## ASSIGNMENT
The lines to be copied run from the one containing "Trace the roads" to the end of the material below; reproduce them exactly, including both ends, and nothing more.

## RECORD EXCERPTS

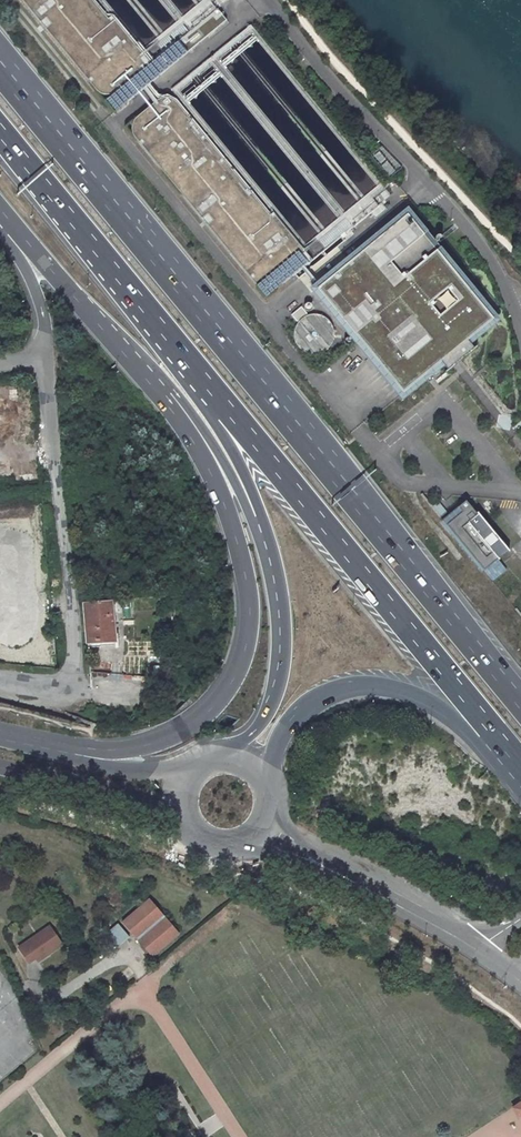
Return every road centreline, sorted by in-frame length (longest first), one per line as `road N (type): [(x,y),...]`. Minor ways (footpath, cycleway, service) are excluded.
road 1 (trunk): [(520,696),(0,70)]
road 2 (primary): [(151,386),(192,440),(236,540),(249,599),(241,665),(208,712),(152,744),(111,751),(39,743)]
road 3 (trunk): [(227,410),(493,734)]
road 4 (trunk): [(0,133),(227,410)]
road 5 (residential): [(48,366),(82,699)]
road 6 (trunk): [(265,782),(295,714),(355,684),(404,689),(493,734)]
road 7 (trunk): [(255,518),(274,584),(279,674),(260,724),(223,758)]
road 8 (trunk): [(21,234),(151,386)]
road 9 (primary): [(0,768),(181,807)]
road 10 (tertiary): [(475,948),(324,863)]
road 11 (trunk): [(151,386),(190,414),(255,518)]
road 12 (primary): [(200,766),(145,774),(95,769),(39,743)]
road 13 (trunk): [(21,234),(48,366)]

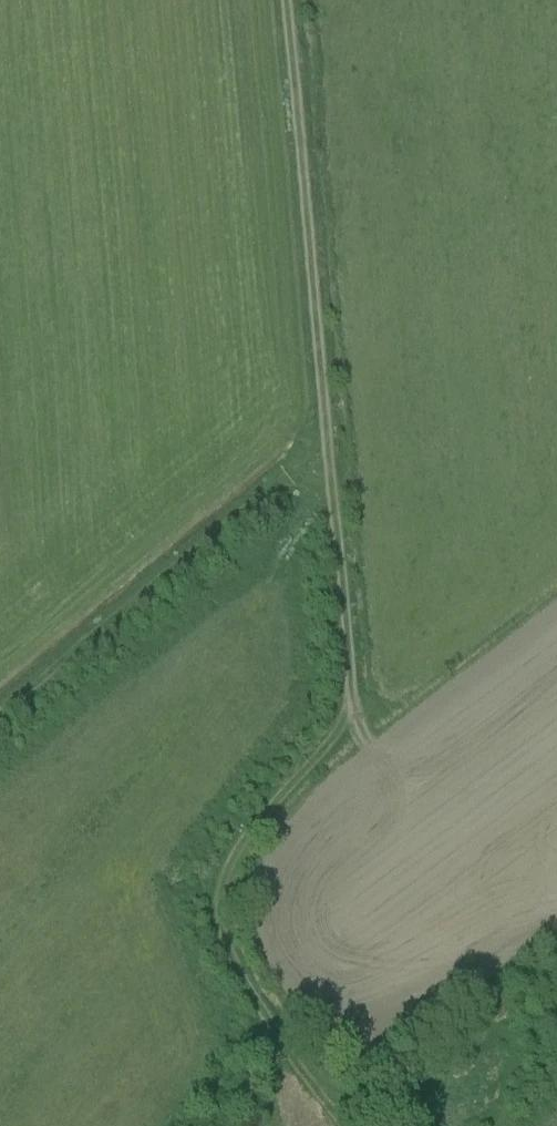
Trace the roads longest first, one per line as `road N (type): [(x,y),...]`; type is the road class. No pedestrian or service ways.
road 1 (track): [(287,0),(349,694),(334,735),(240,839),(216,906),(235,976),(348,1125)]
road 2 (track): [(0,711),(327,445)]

## RESPONSE TO THIS TASK
Trace the roads longest first, one per line as `road N (type): [(x,y),...]`; type is the road class. No pedestrian or service ways.
road 1 (track): [(287,0),(349,694),(334,735),(240,839),(216,906),(235,976),(348,1125)]
road 2 (track): [(0,711),(327,445)]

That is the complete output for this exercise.